■ **Before-and-after change records**:
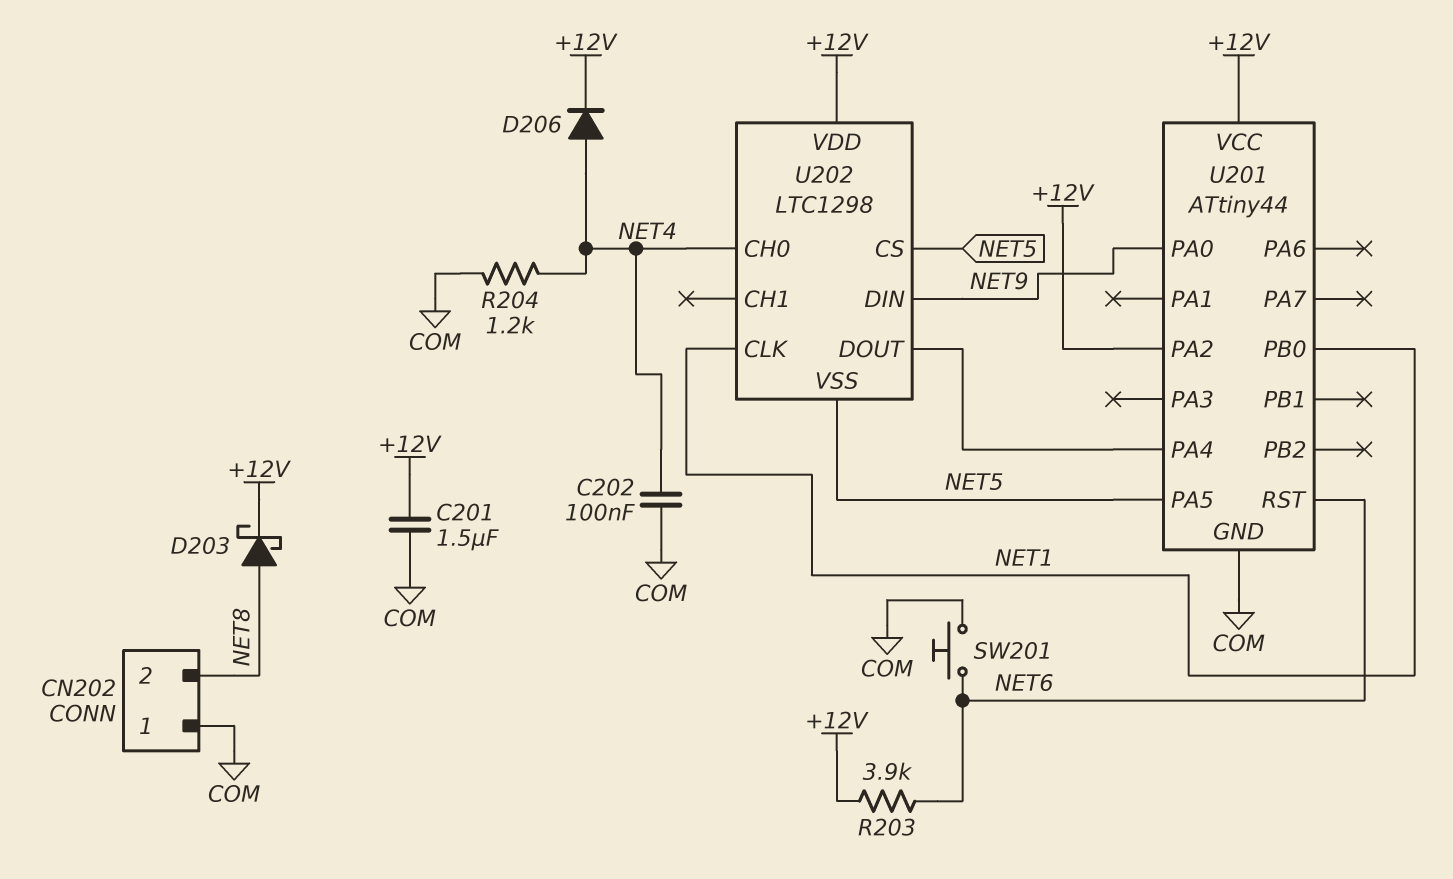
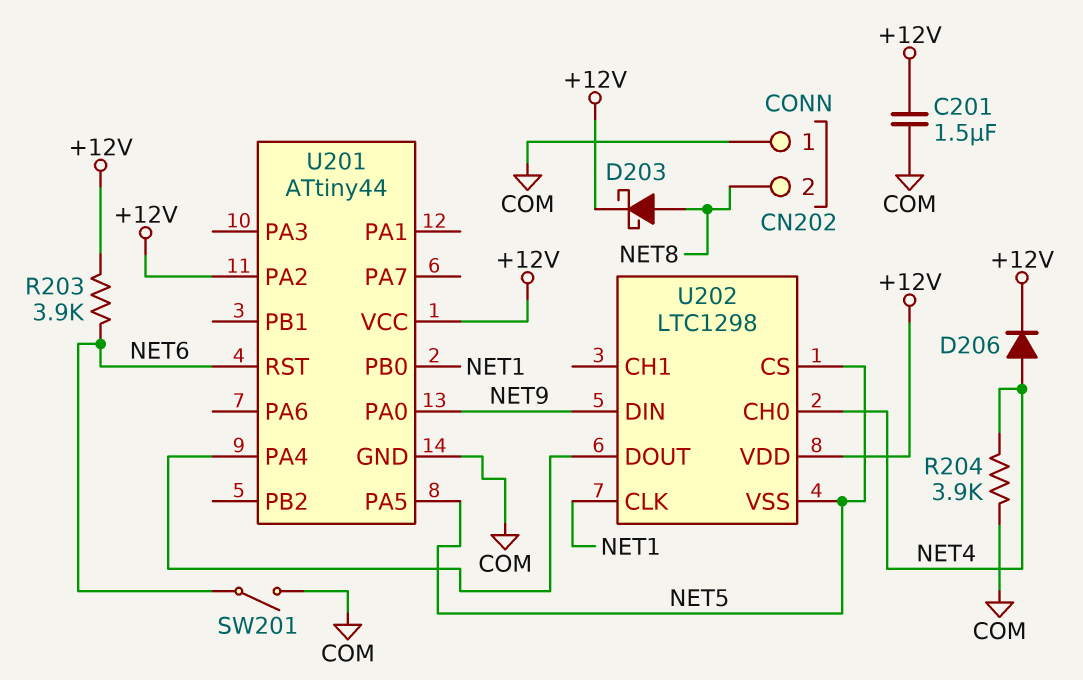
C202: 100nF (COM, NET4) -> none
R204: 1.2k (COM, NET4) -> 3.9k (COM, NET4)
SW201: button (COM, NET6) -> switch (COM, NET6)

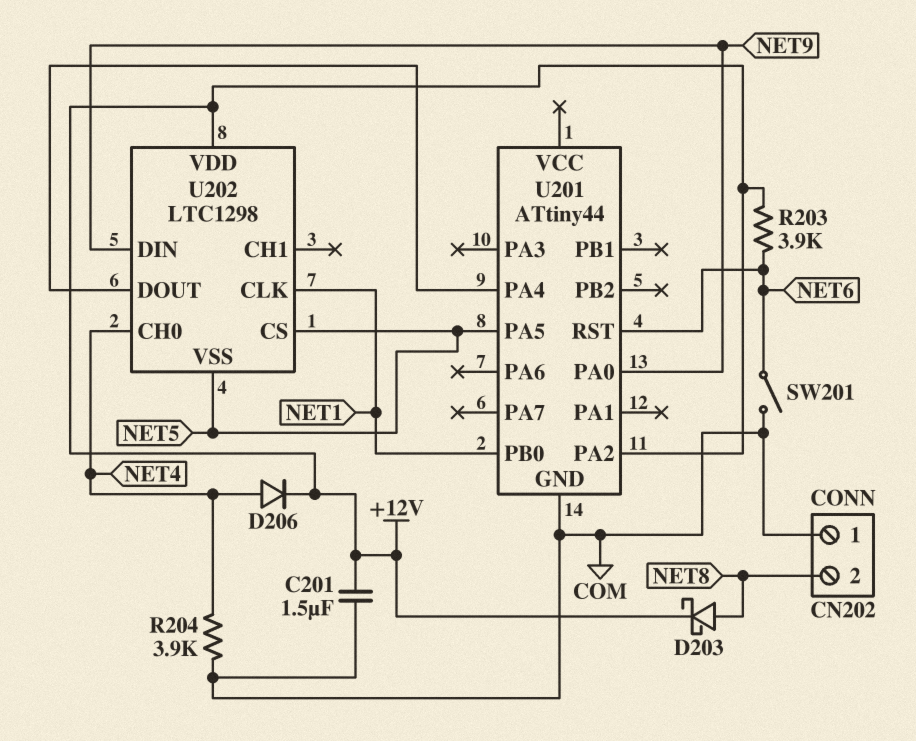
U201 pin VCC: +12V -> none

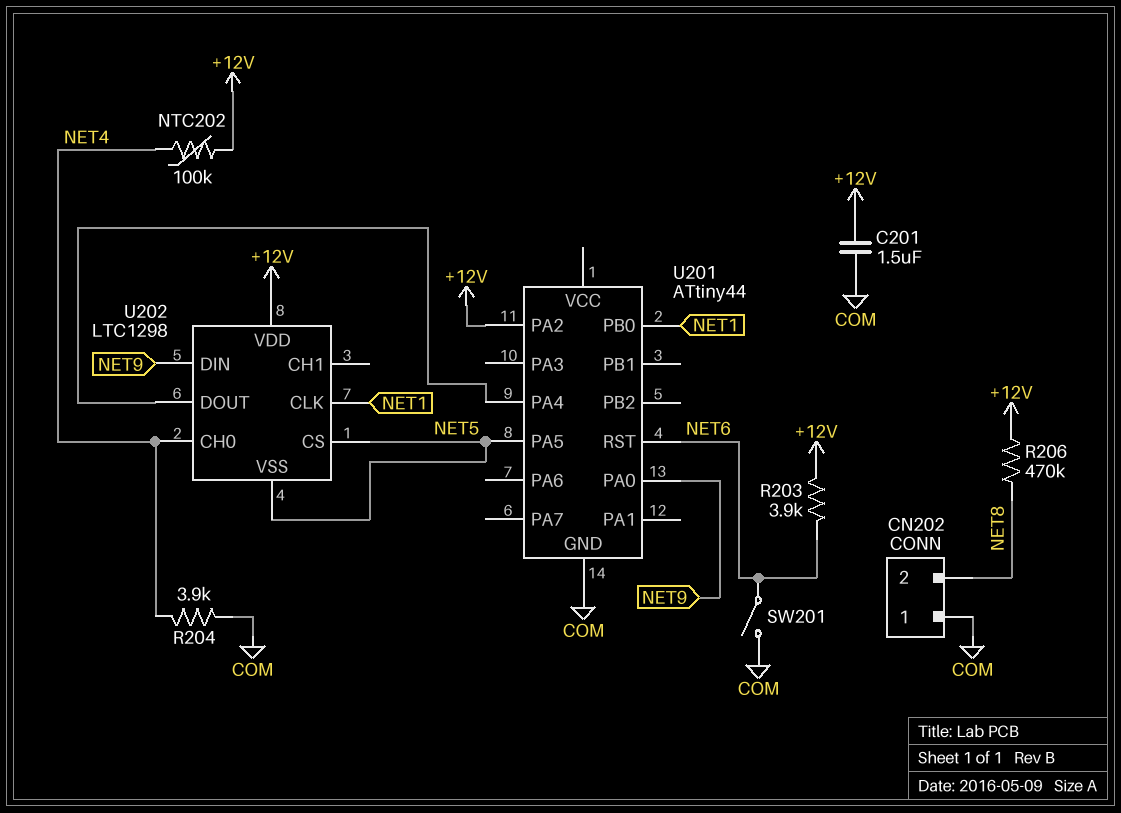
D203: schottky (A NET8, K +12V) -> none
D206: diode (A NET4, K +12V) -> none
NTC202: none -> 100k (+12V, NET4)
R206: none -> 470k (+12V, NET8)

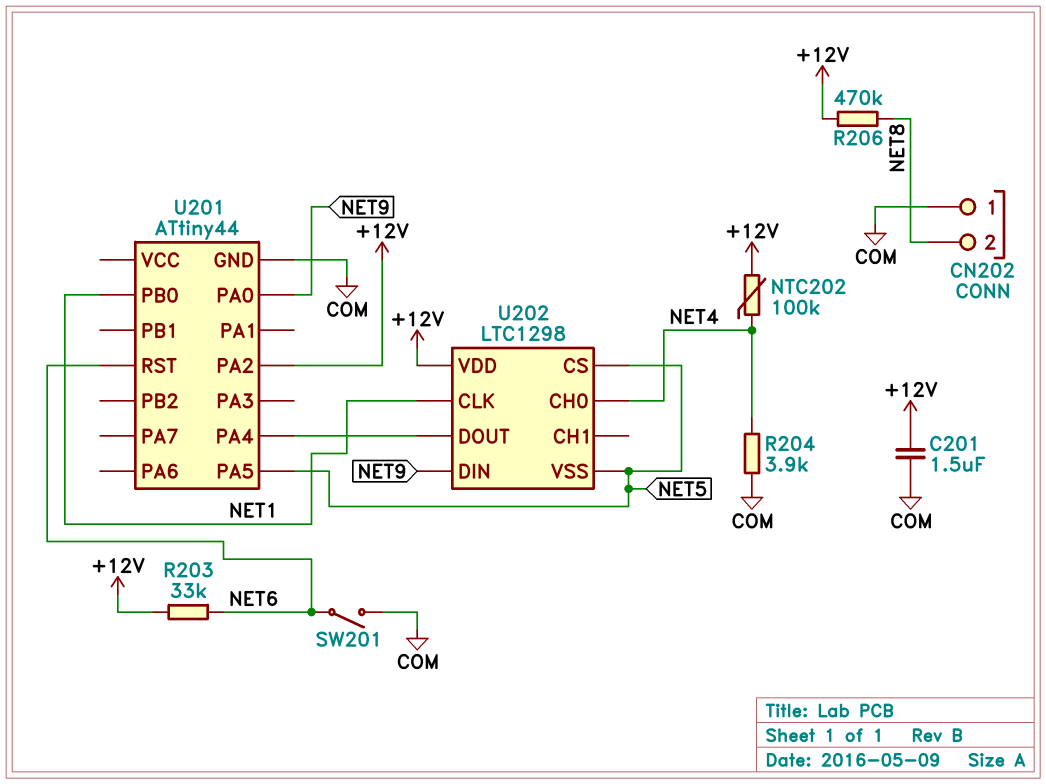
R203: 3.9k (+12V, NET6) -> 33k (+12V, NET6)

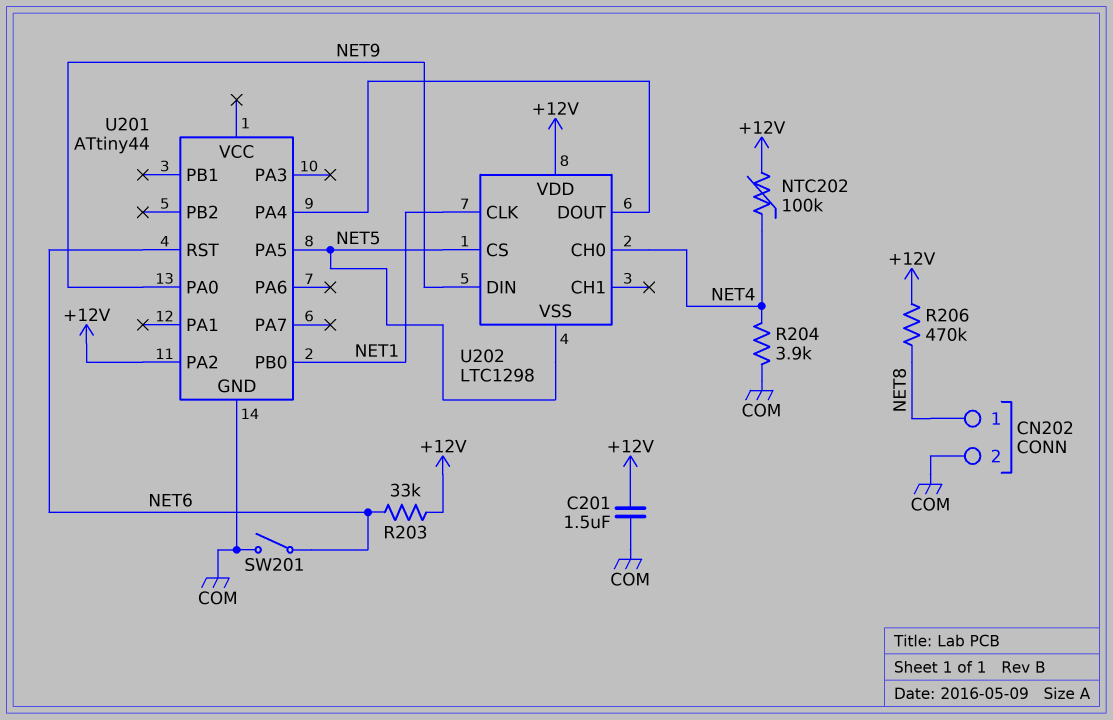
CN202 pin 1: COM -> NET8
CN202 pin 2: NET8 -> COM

■ **Problem to solve**: Drop the pictures and reproduce the rest of the data above exactly.

■ **Task response**:
C202: 100nF (COM, NET4) -> none
R204: 1.2k (COM, NET4) -> 3.9k (COM, NET4)
SW201: button (COM, NET6) -> switch (COM, NET6)

U201 pin VCC: +12V -> none

D203: schottky (A NET8, K +12V) -> none
D206: diode (A NET4, K +12V) -> none
NTC202: none -> 100k (+12V, NET4)
R206: none -> 470k (+12V, NET8)

R203: 3.9k (+12V, NET6) -> 33k (+12V, NET6)

CN202 pin 1: COM -> NET8
CN202 pin 2: NET8 -> COM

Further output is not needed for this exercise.